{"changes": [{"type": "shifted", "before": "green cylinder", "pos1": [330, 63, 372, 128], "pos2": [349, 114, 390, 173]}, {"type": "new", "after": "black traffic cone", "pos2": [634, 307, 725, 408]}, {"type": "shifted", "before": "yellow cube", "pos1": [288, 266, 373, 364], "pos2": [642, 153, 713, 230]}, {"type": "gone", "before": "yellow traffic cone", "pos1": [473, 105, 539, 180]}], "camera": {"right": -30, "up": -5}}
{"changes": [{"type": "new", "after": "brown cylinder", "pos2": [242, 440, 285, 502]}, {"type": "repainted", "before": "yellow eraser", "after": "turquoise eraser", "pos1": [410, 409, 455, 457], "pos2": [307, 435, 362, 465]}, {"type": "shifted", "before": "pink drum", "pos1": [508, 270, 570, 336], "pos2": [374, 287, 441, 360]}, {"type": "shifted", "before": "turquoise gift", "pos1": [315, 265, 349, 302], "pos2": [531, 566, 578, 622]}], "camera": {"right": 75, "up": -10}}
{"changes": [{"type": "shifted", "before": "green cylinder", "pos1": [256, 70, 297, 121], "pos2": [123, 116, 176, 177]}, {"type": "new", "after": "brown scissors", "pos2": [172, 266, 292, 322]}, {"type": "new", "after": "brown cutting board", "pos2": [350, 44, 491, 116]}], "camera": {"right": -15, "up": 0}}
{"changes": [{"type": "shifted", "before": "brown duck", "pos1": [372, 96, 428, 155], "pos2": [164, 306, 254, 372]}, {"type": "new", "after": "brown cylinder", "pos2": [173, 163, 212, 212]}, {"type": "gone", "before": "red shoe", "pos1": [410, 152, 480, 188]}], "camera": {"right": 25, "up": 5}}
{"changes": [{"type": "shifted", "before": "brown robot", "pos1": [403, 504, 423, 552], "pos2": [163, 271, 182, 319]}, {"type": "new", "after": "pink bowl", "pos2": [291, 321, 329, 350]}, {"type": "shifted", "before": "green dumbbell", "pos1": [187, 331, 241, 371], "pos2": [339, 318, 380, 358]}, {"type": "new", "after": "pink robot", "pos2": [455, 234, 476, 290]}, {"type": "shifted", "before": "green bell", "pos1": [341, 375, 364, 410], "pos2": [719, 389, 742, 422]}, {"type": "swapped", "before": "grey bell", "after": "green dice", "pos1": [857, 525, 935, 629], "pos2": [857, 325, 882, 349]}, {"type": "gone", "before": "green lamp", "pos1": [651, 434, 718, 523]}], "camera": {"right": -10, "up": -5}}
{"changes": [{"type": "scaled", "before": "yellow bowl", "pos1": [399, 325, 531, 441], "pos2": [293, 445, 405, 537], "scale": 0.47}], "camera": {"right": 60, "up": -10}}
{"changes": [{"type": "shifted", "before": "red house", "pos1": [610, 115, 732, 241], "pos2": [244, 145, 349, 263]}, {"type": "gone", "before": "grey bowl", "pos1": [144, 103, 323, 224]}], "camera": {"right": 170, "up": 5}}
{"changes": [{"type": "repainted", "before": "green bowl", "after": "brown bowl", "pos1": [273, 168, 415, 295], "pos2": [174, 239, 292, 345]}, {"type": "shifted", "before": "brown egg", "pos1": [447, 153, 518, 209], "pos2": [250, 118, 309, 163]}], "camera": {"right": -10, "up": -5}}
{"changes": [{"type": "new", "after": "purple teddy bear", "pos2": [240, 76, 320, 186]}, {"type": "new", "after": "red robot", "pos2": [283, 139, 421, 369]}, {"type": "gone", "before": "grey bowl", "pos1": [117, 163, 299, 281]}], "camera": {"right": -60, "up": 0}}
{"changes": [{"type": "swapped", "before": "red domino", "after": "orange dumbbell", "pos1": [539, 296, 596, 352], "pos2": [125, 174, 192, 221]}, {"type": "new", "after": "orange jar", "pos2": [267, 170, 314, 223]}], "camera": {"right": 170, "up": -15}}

++++++

- **Action item**
Repeat the listing above in full, exactly as given.

- **Written reply**
{"changes": [{"type": "shifted", "before": "green cylinder", "pos1": [330, 63, 372, 128], "pos2": [349, 114, 390, 173]}, {"type": "new", "after": "black traffic cone", "pos2": [634, 307, 725, 408]}, {"type": "shifted", "before": "yellow cube", "pos1": [288, 266, 373, 364], "pos2": [642, 153, 713, 230]}, {"type": "gone", "before": "yellow traffic cone", "pos1": [473, 105, 539, 180]}], "camera": {"right": -30, "up": -5}}
{"changes": [{"type": "new", "after": "brown cylinder", "pos2": [242, 440, 285, 502]}, {"type": "repainted", "before": "yellow eraser", "after": "turquoise eraser", "pos1": [410, 409, 455, 457], "pos2": [307, 435, 362, 465]}, {"type": "shifted", "before": "pink drum", "pos1": [508, 270, 570, 336], "pos2": [374, 287, 441, 360]}, {"type": "shifted", "before": "turquoise gift", "pos1": [315, 265, 349, 302], "pos2": [531, 566, 578, 622]}], "camera": {"right": 75, "up": -10}}
{"changes": [{"type": "shifted", "before": "green cylinder", "pos1": [256, 70, 297, 121], "pos2": [123, 116, 176, 177]}, {"type": "new", "after": "brown scissors", "pos2": [172, 266, 292, 322]}, {"type": "new", "after": "brown cutting board", "pos2": [350, 44, 491, 116]}], "camera": {"right": -15, "up": 0}}
{"changes": [{"type": "shifted", "before": "brown duck", "pos1": [372, 96, 428, 155], "pos2": [164, 306, 254, 372]}, {"type": "new", "after": "brown cylinder", "pos2": [173, 163, 212, 212]}, {"type": "gone", "before": "red shoe", "pos1": [410, 152, 480, 188]}], "camera": {"right": 25, "up": 5}}
{"changes": [{"type": "shifted", "before": "brown robot", "pos1": [403, 504, 423, 552], "pos2": [163, 271, 182, 319]}, {"type": "new", "after": "pink bowl", "pos2": [291, 321, 329, 350]}, {"type": "shifted", "before": "green dumbbell", "pos1": [187, 331, 241, 371], "pos2": [339, 318, 380, 358]}, {"type": "new", "after": "pink robot", "pos2": [455, 234, 476, 290]}, {"type": "shifted", "before": "green bell", "pos1": [341, 375, 364, 410], "pos2": [719, 389, 742, 422]}, {"type": "swapped", "before": "grey bell", "after": "green dice", "pos1": [857, 525, 935, 629], "pos2": [857, 325, 882, 349]}, {"type": "gone", "before": "green lamp", "pos1": [651, 434, 718, 523]}], "camera": {"right": -10, "up": -5}}
{"changes": [{"type": "scaled", "before": "yellow bowl", "pos1": [399, 325, 531, 441], "pos2": [293, 445, 405, 537], "scale": 0.47}], "camera": {"right": 60, "up": -10}}
{"changes": [{"type": "shifted", "before": "red house", "pos1": [610, 115, 732, 241], "pos2": [244, 145, 349, 263]}, {"type": "gone", "before": "grey bowl", "pos1": [144, 103, 323, 224]}], "camera": {"right": 170, "up": 5}}
{"changes": [{"type": "repainted", "before": "green bowl", "after": "brown bowl", "pos1": [273, 168, 415, 295], "pos2": [174, 239, 292, 345]}, {"type": "shifted", "before": "brown egg", "pos1": [447, 153, 518, 209], "pos2": [250, 118, 309, 163]}], "camera": {"right": -10, "up": -5}}
{"changes": [{"type": "new", "after": "purple teddy bear", "pos2": [240, 76, 320, 186]}, {"type": "new", "after": "red robot", "pos2": [283, 139, 421, 369]}, {"type": "gone", "before": "grey bowl", "pos1": [117, 163, 299, 281]}], "camera": {"right": -60, "up": 0}}
{"changes": [{"type": "swapped", "before": "red domino", "after": "orange dumbbell", "pos1": [539, 296, 596, 352], "pos2": [125, 174, 192, 221]}, {"type": "new", "after": "orange jar", "pos2": [267, 170, 314, 223]}], "camera": {"right": 170, "up": -15}}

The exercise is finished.